━━━ RECORDED DATA ━━━

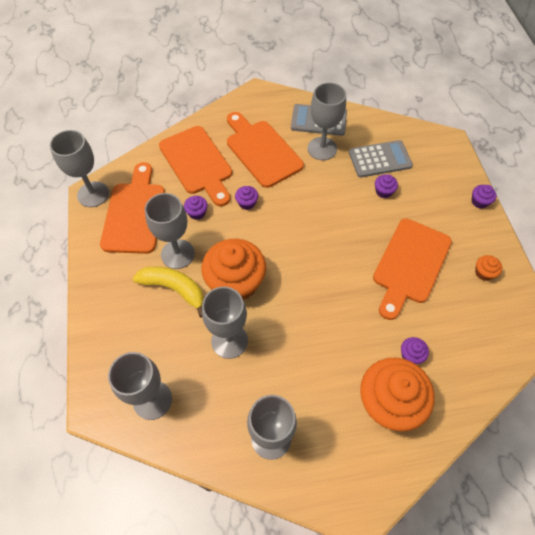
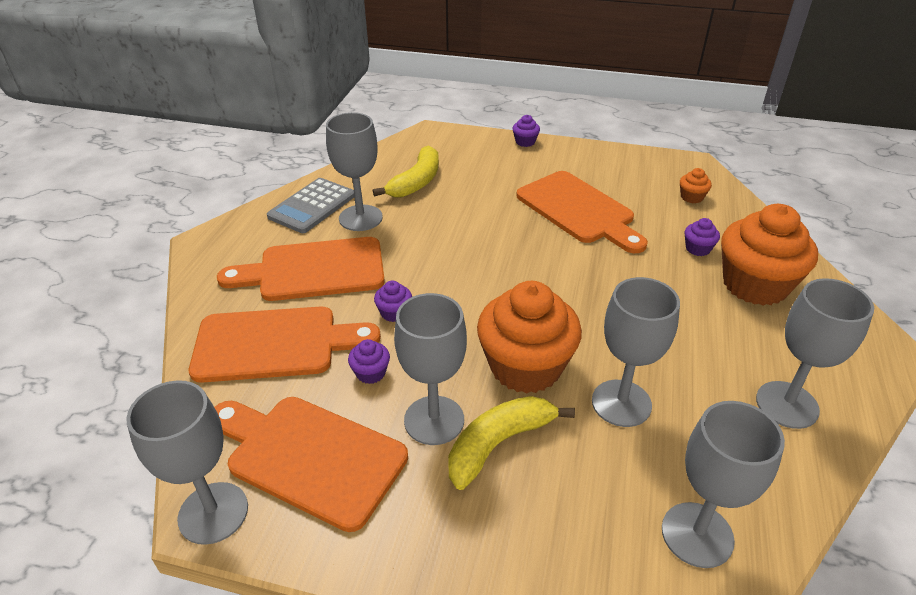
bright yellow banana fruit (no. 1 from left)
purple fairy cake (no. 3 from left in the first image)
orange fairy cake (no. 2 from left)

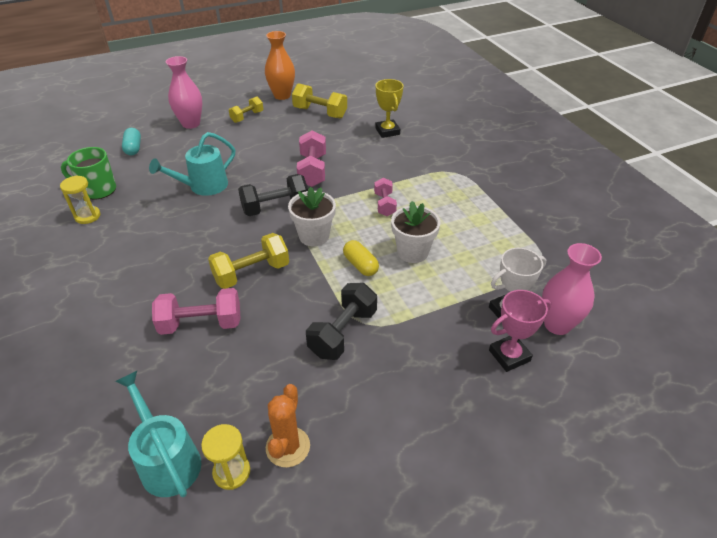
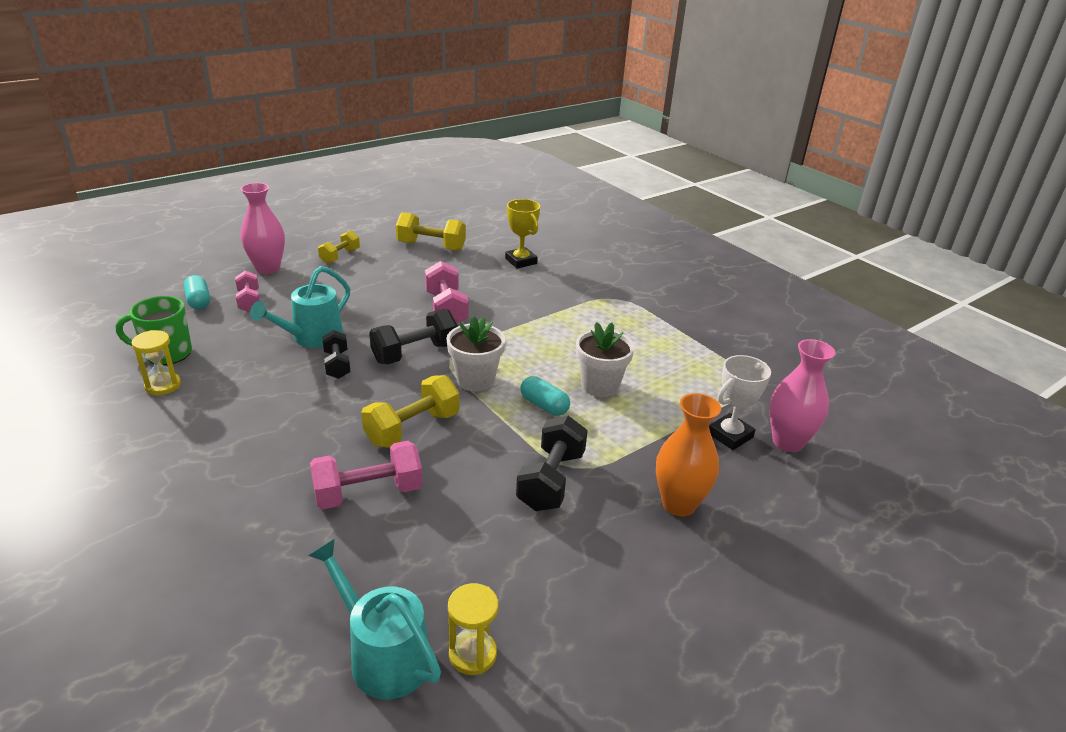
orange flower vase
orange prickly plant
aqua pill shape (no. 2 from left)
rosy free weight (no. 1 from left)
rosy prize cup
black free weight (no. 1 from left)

━━━

» PROBLEM DETAILS:
Please retype the lines from the one containing "purple fairy cake" through the last line of the records above, exactly as written, and leave out any pictures.

» SOLUTION:
purple fairy cake (no. 3 from left in the first image)
orange fairy cake (no. 2 from left)

orange flower vase
orange prickly plant
aqua pill shape (no. 2 from left)
rosy free weight (no. 1 from left)
rosy prize cup
black free weight (no. 1 from left)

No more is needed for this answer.